▸ **Required action**
Your answer should be the full data, transcribed exactly, with no pictures in it.

▸ **Available data**
+--

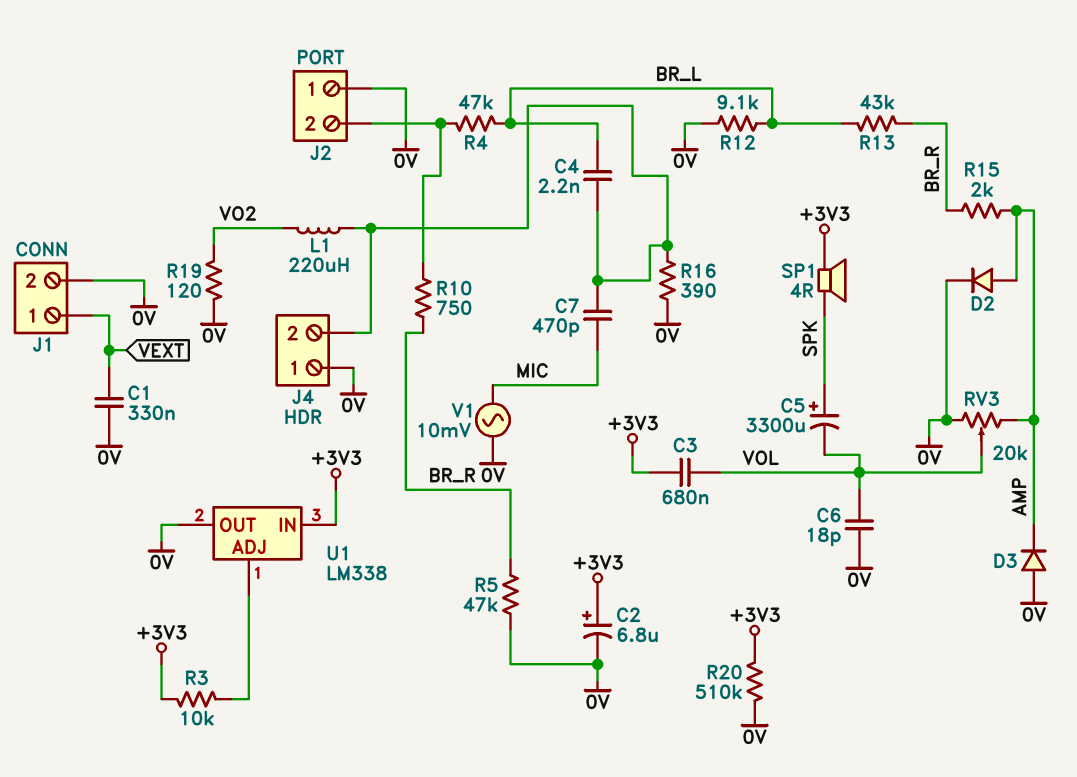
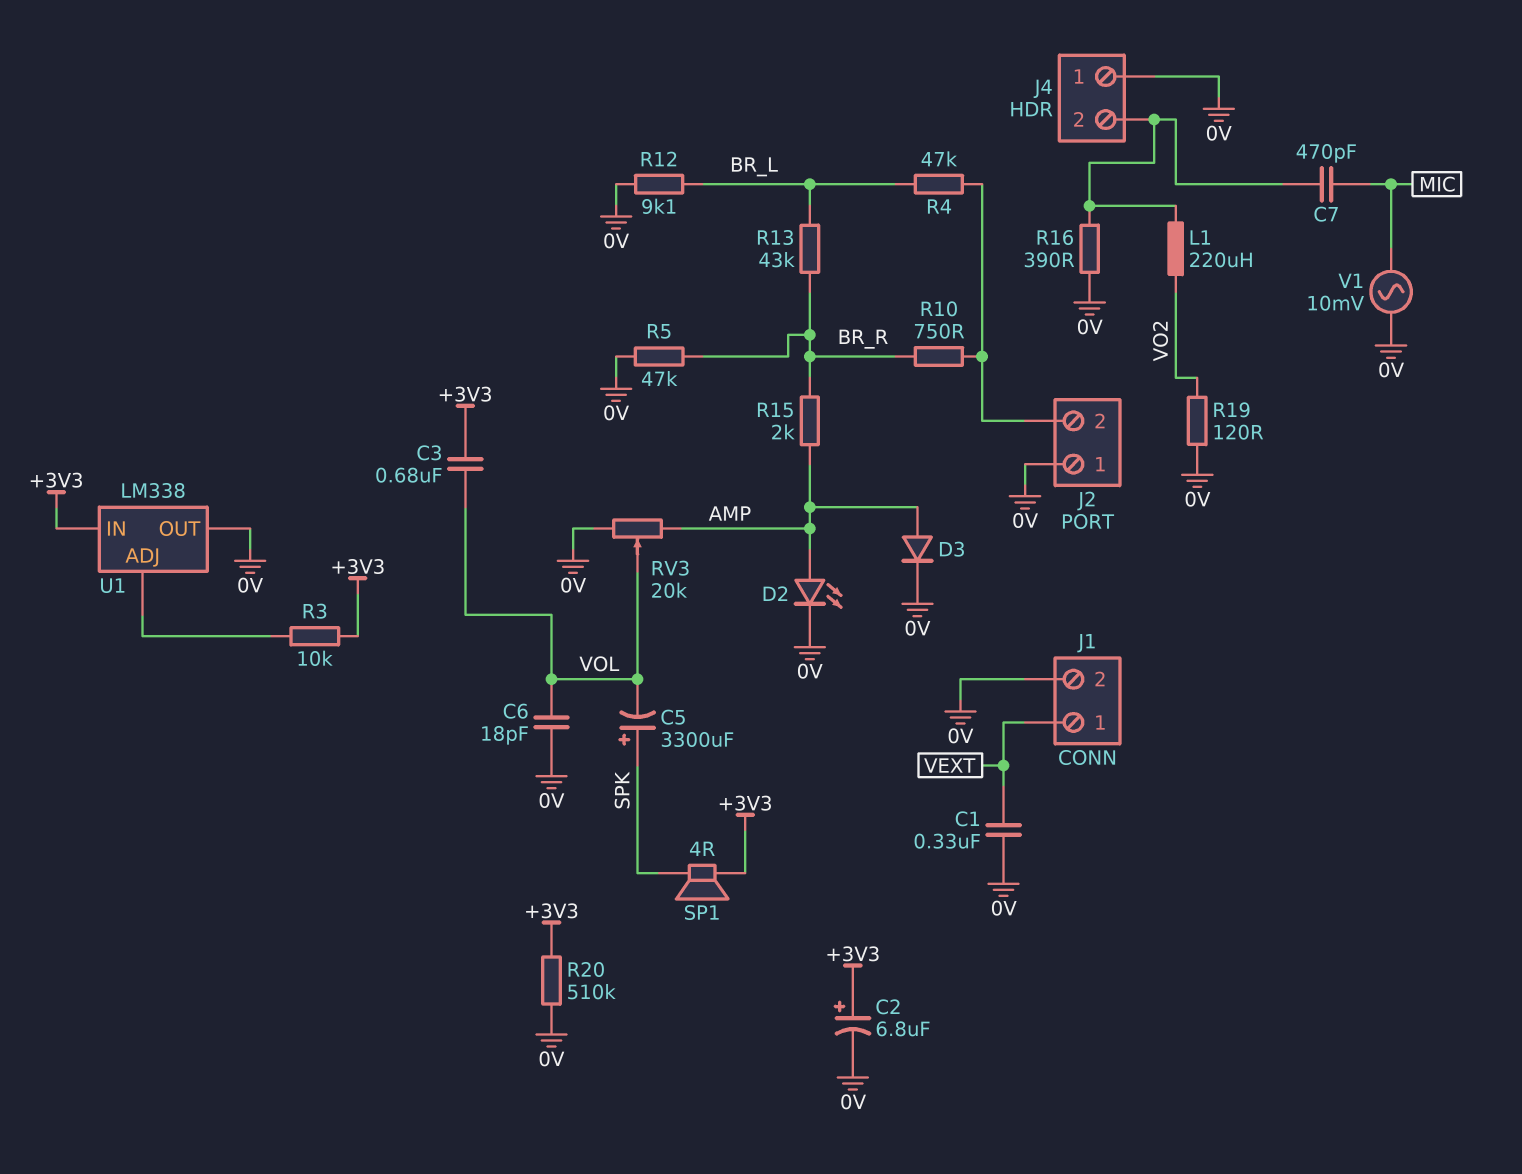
C4: 2.2nF (BR_L, J4/2) -> none
D2: diode (A AMP, K 0V) -> LED (A AMP, K 0V)
D3: diode (A 0V, K AMP) -> diode (A AMP, K 0V)

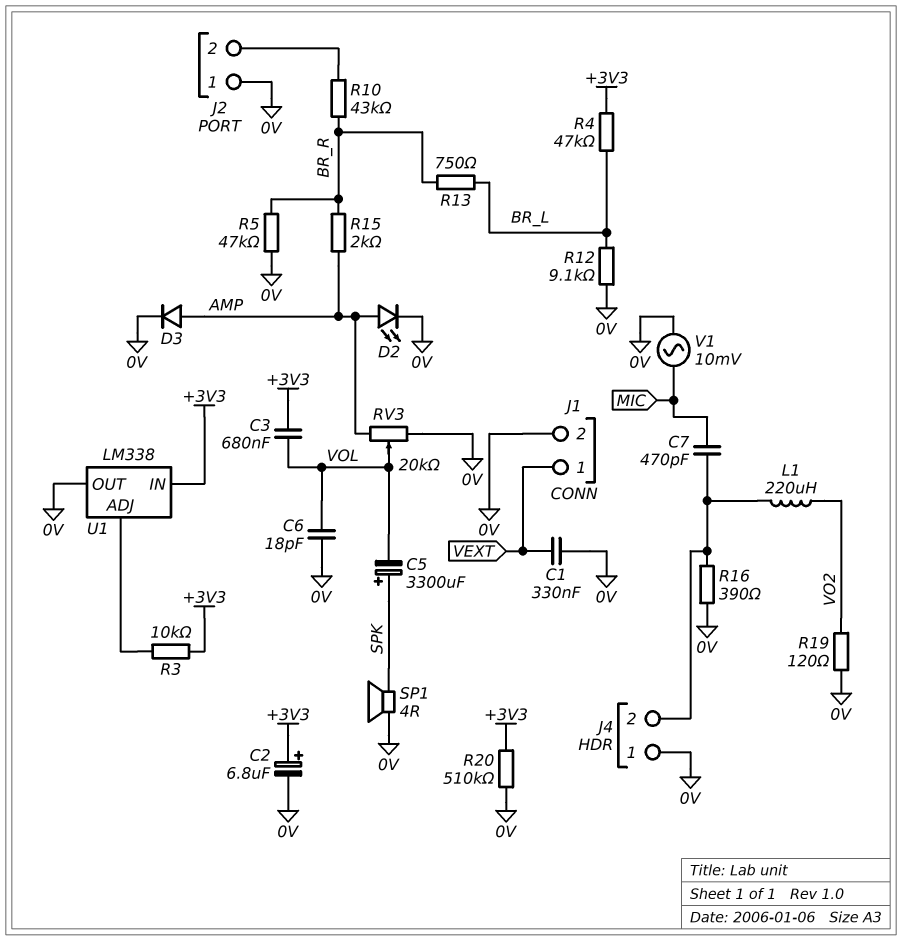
R4: 47k (BR_L, J2/2) -> 47k (+3V3, BR_L)
R10: 750 (BR_R, J2/2) -> 43k (BR_R, J2/2)
R13: 43k (BR_L, BR_R) -> 750 (BR_L, BR_R)
SP1: speaker 4R (+3V3, SPK) -> speaker 4R (0V, SPK)

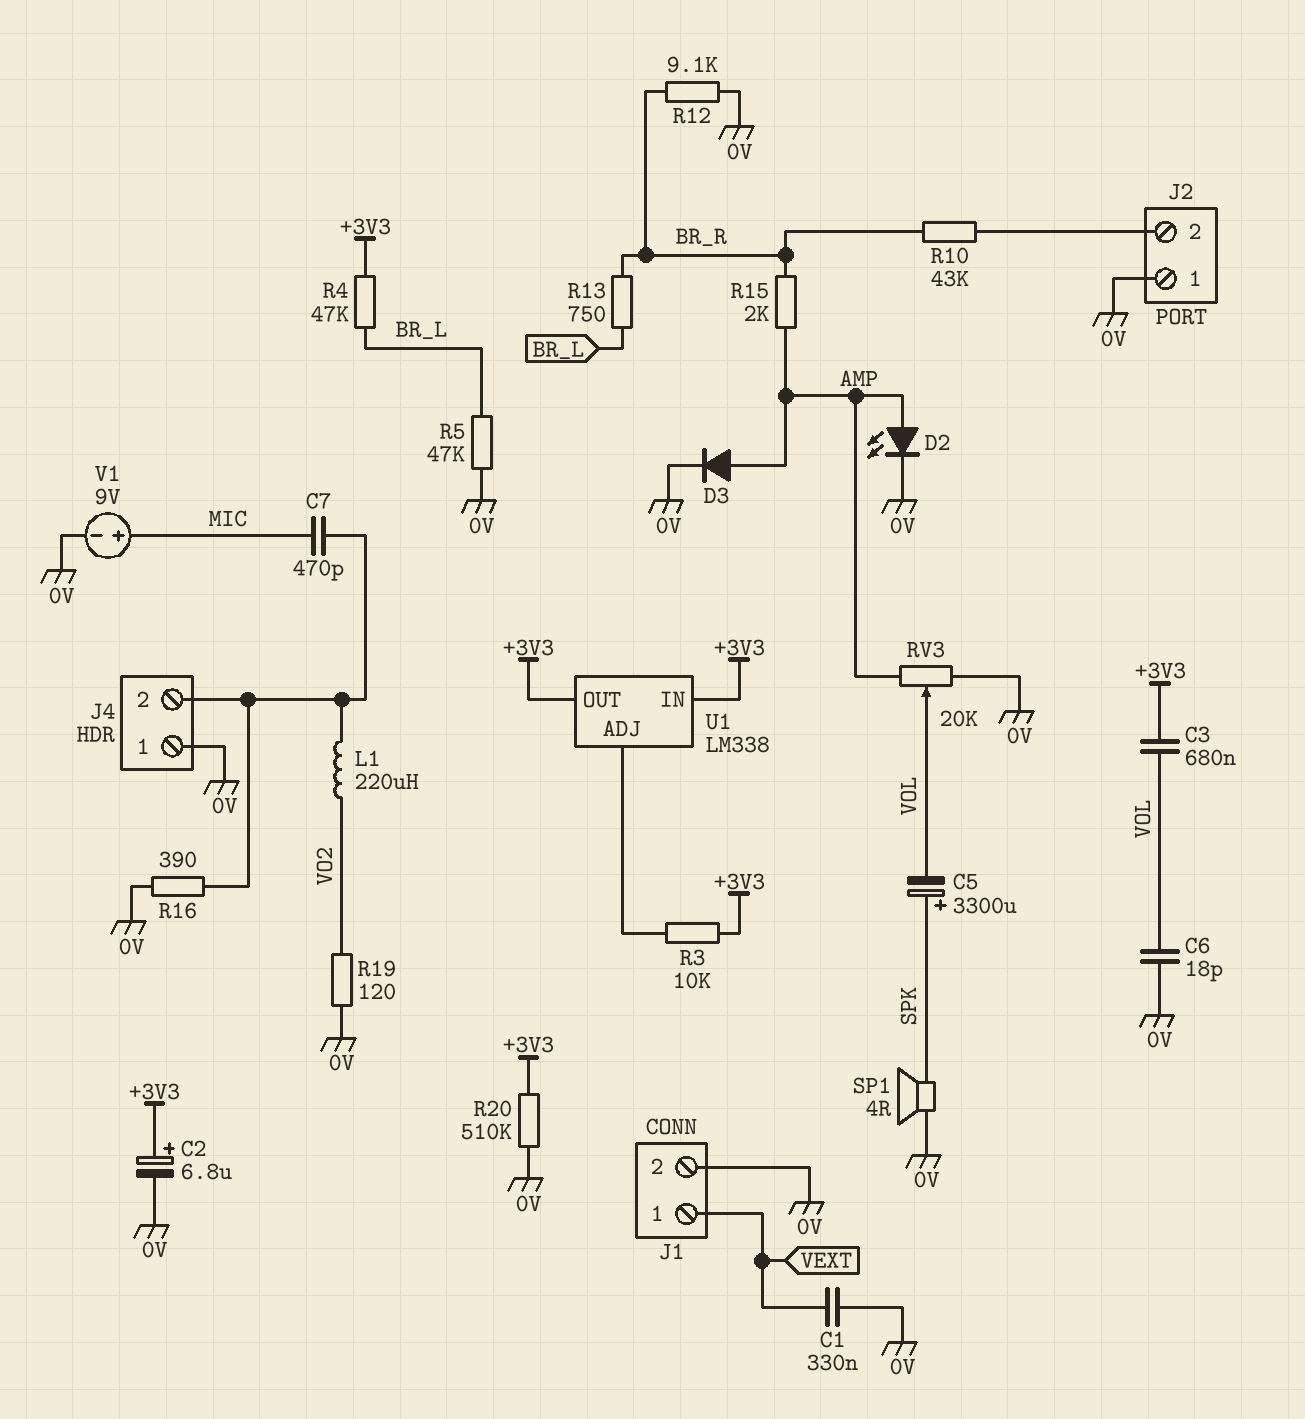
R5: 47k (0V, BR_R) -> 47k (0V, BR_L)
R12: 9.1k (0V, BR_L) -> 9.1k (0V, BR_R)
U1 pin OUT: 0V -> +3V3
V1: AC 10mV (0V, MIC) -> 9V (plus MIC, minus 0V)

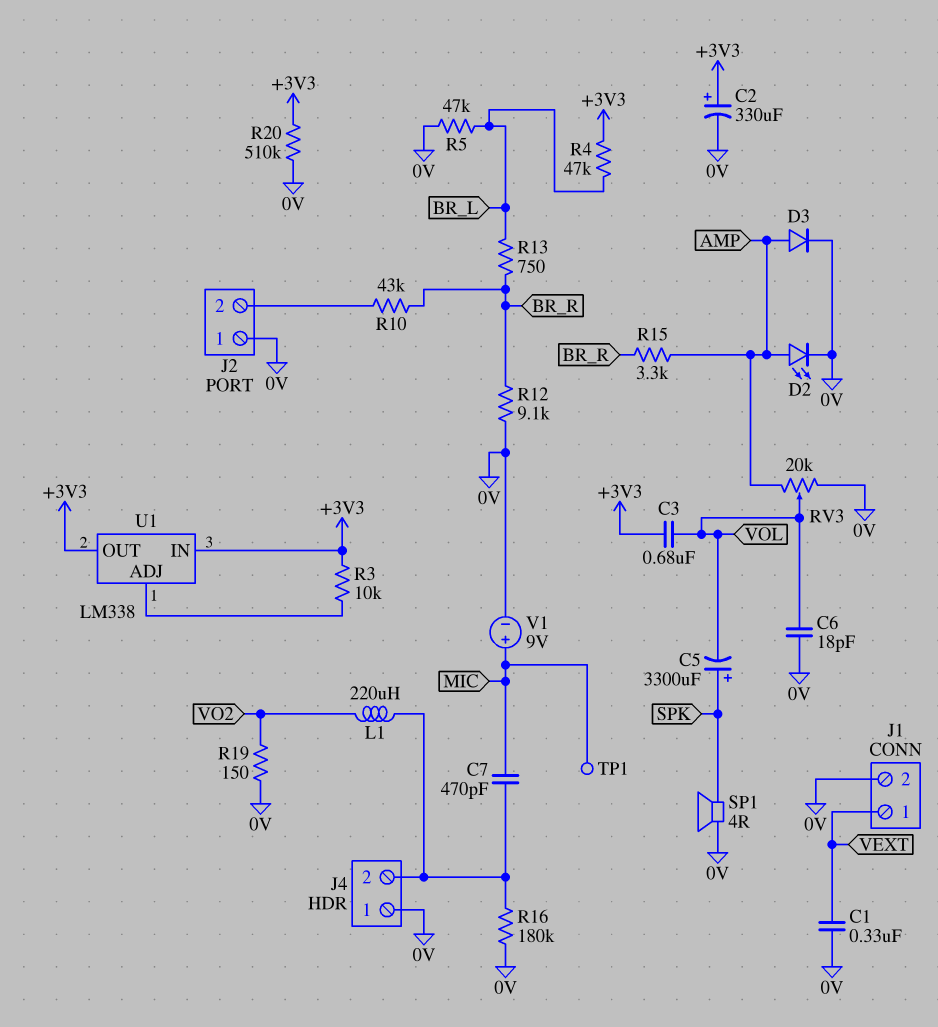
C2: 6.8uF (plus +3V3, minus 0V) -> 330uF (plus +3V3, minus 0V)
R15: 2k (AMP, BR_R) -> 3.3k (AMP, BR_R)
R16: 390 (0V, J4/2) -> 180k (0V, J4/2)
R19: 120 (0V, VO2) -> 150 (0V, VO2)
TP1: none -> test point (MIC)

+--

▸ **Solution to this problem**
C4: 2.2nF (BR_L, J4/2) -> none
D2: diode (A AMP, K 0V) -> LED (A AMP, K 0V)
D3: diode (A 0V, K AMP) -> diode (A AMP, K 0V)

R4: 47k (BR_L, J2/2) -> 47k (+3V3, BR_L)
R10: 750 (BR_R, J2/2) -> 43k (BR_R, J2/2)
R13: 43k (BR_L, BR_R) -> 750 (BR_L, BR_R)
SP1: speaker 4R (+3V3, SPK) -> speaker 4R (0V, SPK)

R5: 47k (0V, BR_R) -> 47k (0V, BR_L)
R12: 9.1k (0V, BR_L) -> 9.1k (0V, BR_R)
U1 pin OUT: 0V -> +3V3
V1: AC 10mV (0V, MIC) -> 9V (plus MIC, minus 0V)

C2: 6.8uF (plus +3V3, minus 0V) -> 330uF (plus +3V3, minus 0V)
R15: 2k (AMP, BR_R) -> 3.3k (AMP, BR_R)
R16: 390 (0V, J4/2) -> 180k (0V, J4/2)
R19: 120 (0V, VO2) -> 150 (0V, VO2)
TP1: none -> test point (MIC)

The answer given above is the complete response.